▸ **To do**:
Starting at the line with "(50, 230) = (174, 265): blue", retype each line exactly up to and including the final line of the records below.

▸ **Given entries**:
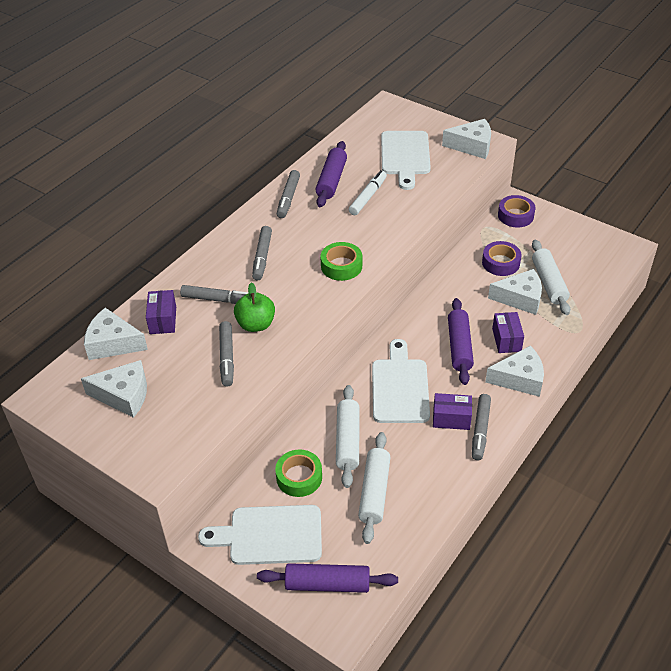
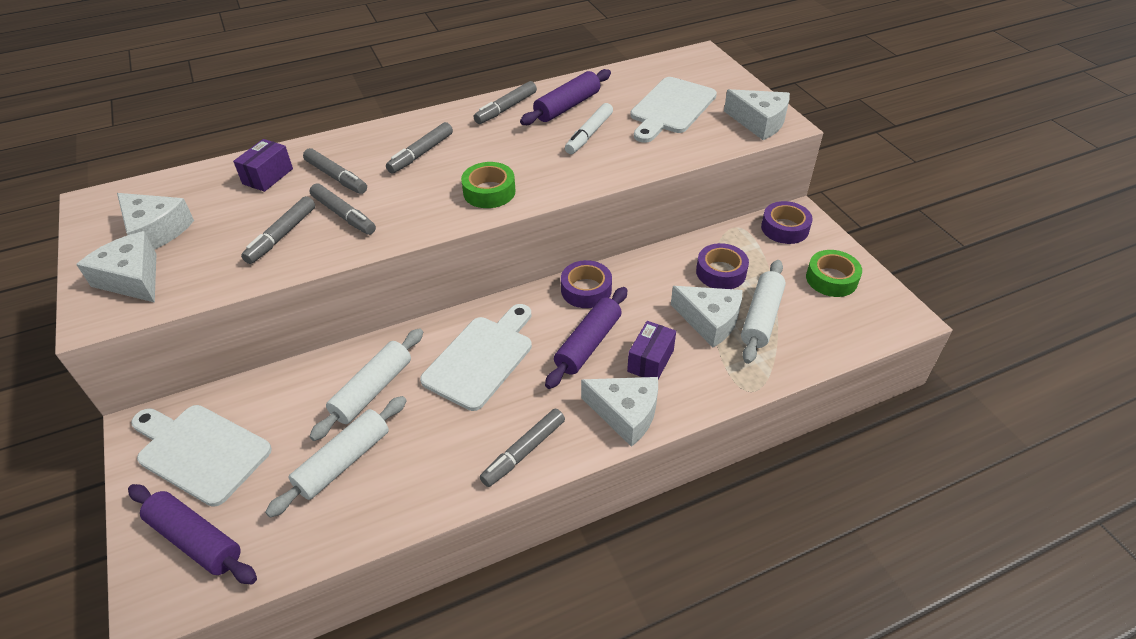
camera: 30 degrees right, 0 degrees up
(113, 343) = (203, 179): white cheese -> white cheese (132, 278)
(256, 324) = (344, 215): green apple -> grey marker
(299, 477) = (288, 404): green tape -> green tape (831, 279)
(368, 197) = (589, 134): white marker -> white marker turned 150 degrees clockwise
(426, 311) = (586, 290): none -> purple tape
(451, 419) = (503, 421): purple box -> none

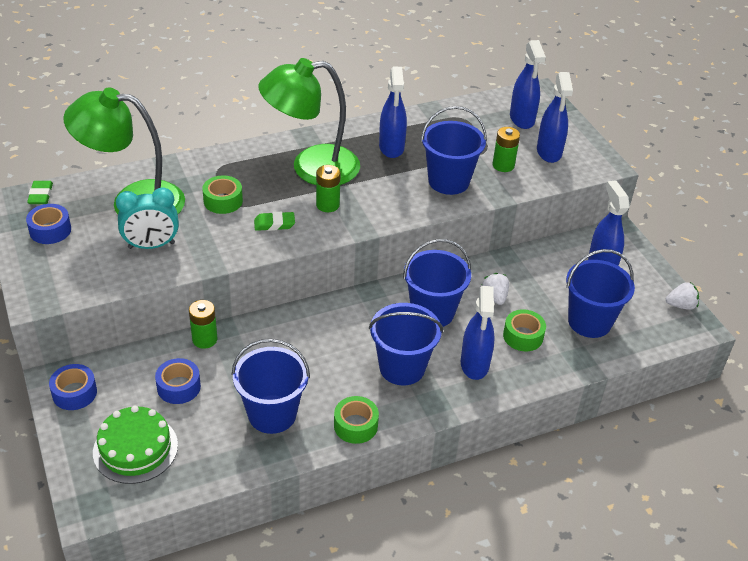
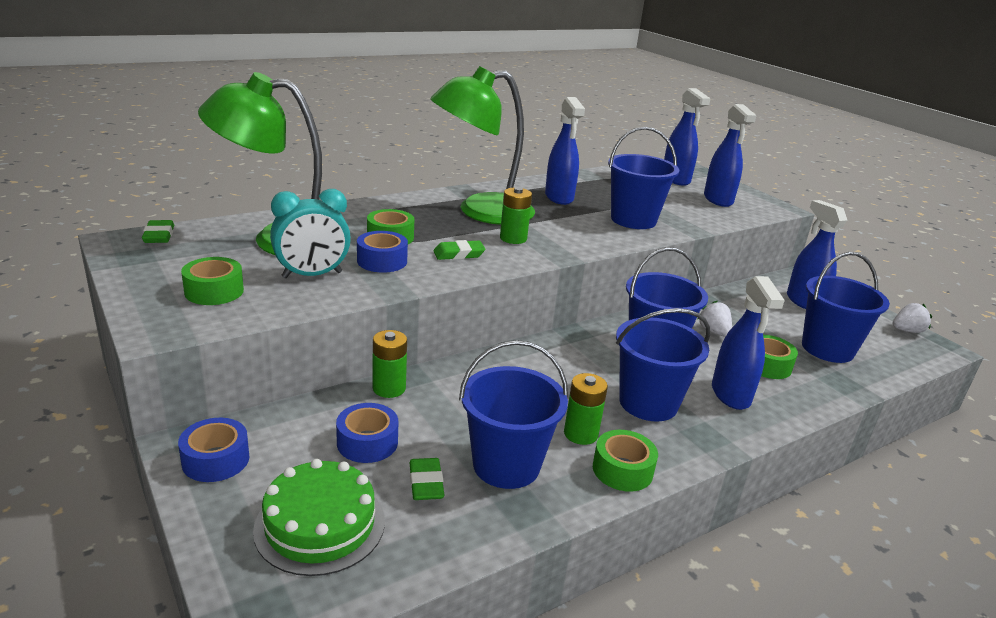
camera: 10 degrees left, 15 degrees down
(50, 230) = (174, 265): blue tape -> blue tape (382, 261)
(77, 261) = (214, 291): none -> green tape
(211, 424) = (426, 483): none -> green eraser
(503, 165) = (680, 209): green battery -> green battery (580, 434)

▸ **Written response**:
(50, 230) = (174, 265): blue tape -> blue tape (382, 261)
(77, 261) = (214, 291): none -> green tape
(211, 424) = (426, 483): none -> green eraser
(503, 165) = (680, 209): green battery -> green battery (580, 434)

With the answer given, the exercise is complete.